## [Exercise brief]
A single number is required: how many lines in the data below contain "ALARM".

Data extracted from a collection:
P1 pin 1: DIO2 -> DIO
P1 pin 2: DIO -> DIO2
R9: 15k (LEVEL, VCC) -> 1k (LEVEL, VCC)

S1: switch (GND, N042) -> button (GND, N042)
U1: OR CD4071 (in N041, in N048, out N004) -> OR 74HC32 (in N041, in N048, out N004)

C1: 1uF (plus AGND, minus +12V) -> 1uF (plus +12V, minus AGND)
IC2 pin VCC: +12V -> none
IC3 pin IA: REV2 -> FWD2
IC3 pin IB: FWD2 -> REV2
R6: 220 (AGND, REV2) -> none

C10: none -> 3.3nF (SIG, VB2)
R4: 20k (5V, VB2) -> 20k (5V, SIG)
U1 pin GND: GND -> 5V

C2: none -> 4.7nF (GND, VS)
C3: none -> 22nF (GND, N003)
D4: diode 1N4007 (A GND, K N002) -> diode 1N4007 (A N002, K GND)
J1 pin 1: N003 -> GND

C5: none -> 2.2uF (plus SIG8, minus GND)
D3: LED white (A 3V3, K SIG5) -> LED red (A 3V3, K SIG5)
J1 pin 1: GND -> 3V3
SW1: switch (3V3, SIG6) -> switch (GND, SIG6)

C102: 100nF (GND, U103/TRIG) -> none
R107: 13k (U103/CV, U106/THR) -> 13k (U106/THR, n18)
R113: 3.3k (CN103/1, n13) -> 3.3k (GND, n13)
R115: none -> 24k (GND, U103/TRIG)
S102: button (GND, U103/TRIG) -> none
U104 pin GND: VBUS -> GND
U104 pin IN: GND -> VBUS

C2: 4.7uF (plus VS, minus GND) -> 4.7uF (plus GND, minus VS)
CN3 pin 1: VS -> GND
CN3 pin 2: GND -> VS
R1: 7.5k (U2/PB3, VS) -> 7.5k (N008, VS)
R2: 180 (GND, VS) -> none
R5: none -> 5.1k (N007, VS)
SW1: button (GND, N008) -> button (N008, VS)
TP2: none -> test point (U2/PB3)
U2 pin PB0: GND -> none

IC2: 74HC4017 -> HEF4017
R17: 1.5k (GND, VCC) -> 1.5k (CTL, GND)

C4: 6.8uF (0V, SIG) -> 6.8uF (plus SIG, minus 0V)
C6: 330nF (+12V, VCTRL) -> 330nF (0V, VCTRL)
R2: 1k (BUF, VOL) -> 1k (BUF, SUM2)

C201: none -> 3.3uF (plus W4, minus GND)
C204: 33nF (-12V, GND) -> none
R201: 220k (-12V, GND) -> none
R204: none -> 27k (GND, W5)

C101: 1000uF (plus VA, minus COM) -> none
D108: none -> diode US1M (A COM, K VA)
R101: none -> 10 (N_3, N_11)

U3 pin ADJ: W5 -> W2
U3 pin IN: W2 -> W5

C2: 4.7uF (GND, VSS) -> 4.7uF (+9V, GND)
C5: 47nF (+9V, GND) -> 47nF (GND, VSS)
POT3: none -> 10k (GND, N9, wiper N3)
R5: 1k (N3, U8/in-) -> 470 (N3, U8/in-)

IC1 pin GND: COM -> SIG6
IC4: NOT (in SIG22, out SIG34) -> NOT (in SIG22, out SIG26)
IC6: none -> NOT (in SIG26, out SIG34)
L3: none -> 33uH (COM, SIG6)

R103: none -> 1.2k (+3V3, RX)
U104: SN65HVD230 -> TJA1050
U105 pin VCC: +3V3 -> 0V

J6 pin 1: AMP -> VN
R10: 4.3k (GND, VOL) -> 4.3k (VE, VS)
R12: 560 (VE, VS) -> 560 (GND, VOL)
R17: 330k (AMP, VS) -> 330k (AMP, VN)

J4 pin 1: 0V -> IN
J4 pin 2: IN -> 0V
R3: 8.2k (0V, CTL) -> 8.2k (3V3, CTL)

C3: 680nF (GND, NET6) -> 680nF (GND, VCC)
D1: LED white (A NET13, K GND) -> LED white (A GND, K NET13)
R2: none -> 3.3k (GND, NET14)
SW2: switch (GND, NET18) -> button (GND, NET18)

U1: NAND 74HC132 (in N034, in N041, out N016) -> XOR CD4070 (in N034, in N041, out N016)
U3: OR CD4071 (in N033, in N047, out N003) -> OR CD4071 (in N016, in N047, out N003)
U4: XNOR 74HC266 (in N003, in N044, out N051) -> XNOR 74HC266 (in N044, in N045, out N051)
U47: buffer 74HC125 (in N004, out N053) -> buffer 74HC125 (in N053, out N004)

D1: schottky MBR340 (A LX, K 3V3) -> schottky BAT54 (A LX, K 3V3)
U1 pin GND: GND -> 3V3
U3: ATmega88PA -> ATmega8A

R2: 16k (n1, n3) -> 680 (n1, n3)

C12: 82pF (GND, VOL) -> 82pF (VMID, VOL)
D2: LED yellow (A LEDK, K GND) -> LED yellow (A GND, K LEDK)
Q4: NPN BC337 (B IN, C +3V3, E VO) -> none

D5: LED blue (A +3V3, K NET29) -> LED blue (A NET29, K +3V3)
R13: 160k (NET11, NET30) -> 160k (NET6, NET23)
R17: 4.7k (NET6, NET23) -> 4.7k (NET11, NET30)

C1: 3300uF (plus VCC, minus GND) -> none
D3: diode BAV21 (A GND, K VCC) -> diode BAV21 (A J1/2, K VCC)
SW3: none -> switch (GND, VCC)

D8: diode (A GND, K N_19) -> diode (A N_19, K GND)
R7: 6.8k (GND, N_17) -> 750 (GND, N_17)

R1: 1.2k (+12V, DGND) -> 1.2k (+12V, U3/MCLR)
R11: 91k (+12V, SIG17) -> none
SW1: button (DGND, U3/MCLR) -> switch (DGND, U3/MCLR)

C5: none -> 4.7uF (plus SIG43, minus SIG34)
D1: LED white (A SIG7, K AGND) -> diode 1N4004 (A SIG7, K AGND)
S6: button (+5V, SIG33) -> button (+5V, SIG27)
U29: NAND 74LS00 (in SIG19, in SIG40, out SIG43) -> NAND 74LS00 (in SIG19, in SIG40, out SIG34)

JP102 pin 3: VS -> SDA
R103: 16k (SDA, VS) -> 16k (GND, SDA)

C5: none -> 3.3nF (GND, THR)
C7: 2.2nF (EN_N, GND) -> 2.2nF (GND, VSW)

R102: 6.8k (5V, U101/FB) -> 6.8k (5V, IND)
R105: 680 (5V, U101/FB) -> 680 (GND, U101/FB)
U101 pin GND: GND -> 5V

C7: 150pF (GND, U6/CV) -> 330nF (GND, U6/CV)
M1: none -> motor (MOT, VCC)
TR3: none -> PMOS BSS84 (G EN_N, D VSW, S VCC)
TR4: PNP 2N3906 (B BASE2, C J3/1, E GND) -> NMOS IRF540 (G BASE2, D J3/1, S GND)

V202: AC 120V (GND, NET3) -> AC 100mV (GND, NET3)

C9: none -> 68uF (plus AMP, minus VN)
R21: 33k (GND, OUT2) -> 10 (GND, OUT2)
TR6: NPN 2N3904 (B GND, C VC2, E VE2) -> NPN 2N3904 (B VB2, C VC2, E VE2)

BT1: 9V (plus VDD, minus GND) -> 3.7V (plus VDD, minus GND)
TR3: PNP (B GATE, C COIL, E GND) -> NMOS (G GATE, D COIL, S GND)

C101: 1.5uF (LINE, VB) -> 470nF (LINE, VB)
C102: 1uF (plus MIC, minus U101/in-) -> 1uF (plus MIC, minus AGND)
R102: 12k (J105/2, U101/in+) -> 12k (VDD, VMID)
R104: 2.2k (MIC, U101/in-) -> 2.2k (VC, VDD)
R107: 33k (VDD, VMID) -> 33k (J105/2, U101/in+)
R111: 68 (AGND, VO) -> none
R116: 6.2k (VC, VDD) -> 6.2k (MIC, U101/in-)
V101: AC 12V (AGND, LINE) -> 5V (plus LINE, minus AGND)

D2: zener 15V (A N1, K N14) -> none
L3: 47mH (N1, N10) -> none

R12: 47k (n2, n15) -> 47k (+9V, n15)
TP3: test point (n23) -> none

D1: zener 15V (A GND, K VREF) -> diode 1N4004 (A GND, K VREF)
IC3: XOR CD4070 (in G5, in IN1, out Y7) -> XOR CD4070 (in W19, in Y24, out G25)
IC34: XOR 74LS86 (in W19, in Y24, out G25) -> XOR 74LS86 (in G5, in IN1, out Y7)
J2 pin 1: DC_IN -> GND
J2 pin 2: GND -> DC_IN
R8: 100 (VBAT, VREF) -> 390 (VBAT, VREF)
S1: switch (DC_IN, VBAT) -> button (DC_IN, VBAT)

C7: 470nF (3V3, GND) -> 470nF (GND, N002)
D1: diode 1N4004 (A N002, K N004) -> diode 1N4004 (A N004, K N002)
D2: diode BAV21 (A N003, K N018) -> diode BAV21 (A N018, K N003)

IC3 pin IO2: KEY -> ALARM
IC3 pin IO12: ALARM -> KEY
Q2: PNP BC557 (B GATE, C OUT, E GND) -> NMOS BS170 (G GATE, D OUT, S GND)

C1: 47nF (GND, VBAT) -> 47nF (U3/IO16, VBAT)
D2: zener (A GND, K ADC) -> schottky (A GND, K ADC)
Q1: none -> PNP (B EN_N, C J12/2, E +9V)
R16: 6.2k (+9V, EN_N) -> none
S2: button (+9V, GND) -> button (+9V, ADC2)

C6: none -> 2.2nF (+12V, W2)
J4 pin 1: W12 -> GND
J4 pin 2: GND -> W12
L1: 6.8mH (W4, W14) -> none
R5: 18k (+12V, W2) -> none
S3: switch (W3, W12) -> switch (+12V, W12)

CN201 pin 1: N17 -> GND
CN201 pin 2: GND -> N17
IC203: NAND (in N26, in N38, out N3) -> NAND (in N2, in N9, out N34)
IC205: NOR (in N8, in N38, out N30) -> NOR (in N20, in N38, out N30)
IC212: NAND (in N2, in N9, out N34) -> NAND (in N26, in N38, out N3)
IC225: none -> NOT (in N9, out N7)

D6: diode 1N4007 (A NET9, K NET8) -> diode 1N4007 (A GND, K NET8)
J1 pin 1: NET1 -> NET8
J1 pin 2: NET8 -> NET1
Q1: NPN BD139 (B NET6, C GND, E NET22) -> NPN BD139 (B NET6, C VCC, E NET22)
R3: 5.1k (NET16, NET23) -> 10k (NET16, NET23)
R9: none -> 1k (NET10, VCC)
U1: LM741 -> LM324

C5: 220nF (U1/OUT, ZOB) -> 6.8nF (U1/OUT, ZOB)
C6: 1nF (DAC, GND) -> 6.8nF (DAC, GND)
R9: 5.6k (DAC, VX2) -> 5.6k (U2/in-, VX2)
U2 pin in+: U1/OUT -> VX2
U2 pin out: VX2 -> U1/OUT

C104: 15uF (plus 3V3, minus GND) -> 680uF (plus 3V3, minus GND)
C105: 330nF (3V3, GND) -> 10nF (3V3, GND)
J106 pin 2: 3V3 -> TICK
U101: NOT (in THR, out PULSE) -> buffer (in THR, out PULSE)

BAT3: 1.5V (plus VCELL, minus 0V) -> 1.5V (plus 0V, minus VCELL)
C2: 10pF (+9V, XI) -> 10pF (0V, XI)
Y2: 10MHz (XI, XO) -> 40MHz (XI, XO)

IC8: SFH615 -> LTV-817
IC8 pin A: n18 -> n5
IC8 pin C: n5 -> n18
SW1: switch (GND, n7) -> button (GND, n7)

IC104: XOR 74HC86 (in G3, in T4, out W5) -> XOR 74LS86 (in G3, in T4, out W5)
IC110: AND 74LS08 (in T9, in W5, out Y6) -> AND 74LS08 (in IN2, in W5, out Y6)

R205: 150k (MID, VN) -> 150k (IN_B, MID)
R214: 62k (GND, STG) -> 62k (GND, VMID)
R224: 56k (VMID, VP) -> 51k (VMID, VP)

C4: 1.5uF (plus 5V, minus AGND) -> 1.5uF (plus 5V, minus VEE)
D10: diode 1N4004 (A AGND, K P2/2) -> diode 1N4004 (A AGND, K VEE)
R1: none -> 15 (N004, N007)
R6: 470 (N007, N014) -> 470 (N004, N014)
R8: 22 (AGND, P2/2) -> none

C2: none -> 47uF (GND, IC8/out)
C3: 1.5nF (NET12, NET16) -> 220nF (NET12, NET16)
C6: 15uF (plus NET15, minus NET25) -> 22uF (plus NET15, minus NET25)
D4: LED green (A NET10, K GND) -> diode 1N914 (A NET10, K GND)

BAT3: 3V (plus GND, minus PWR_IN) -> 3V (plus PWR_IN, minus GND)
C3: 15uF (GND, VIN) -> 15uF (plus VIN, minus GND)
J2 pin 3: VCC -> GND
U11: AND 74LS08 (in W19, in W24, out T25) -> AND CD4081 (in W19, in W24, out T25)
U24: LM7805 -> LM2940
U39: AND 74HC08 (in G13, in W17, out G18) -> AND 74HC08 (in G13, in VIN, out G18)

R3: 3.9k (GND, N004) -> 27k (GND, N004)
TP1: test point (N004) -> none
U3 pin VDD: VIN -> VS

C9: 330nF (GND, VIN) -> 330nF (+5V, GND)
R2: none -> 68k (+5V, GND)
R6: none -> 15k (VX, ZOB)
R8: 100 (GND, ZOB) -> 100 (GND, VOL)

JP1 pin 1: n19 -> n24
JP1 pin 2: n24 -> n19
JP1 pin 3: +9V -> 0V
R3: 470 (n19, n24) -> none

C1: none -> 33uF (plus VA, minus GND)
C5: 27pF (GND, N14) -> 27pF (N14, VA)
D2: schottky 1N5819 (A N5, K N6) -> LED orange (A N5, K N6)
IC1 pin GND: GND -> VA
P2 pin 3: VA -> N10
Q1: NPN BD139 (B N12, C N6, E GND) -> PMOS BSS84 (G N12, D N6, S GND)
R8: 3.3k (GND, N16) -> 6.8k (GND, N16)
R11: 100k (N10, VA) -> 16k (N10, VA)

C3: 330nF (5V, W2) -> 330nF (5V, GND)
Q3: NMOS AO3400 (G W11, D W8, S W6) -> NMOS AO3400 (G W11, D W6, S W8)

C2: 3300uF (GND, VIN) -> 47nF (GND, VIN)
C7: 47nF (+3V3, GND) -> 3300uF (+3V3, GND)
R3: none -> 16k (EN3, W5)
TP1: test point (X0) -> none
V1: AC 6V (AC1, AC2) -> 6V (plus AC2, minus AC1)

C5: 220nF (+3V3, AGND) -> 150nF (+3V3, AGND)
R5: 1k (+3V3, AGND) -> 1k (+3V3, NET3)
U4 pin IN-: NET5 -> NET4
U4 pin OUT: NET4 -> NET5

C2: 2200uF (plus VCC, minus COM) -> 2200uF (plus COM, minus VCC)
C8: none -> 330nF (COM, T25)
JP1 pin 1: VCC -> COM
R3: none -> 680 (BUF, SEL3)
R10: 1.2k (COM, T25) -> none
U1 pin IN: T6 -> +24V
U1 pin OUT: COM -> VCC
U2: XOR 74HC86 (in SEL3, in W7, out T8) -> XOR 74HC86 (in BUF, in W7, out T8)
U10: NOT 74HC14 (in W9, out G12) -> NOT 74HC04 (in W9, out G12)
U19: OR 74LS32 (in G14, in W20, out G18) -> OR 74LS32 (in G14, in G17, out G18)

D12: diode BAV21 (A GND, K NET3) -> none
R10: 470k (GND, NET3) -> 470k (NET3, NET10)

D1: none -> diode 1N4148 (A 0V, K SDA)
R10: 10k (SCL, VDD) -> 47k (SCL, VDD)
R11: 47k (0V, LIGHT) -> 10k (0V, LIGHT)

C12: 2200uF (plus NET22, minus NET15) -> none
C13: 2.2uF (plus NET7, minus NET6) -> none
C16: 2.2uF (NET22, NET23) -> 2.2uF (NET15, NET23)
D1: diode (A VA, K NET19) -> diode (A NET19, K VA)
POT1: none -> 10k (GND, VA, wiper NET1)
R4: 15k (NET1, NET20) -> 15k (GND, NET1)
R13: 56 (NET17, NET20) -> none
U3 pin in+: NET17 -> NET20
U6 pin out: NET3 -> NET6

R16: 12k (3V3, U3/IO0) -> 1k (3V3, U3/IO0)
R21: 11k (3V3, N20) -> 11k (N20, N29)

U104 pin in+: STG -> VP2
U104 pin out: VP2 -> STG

## [Answer to this exercise]
2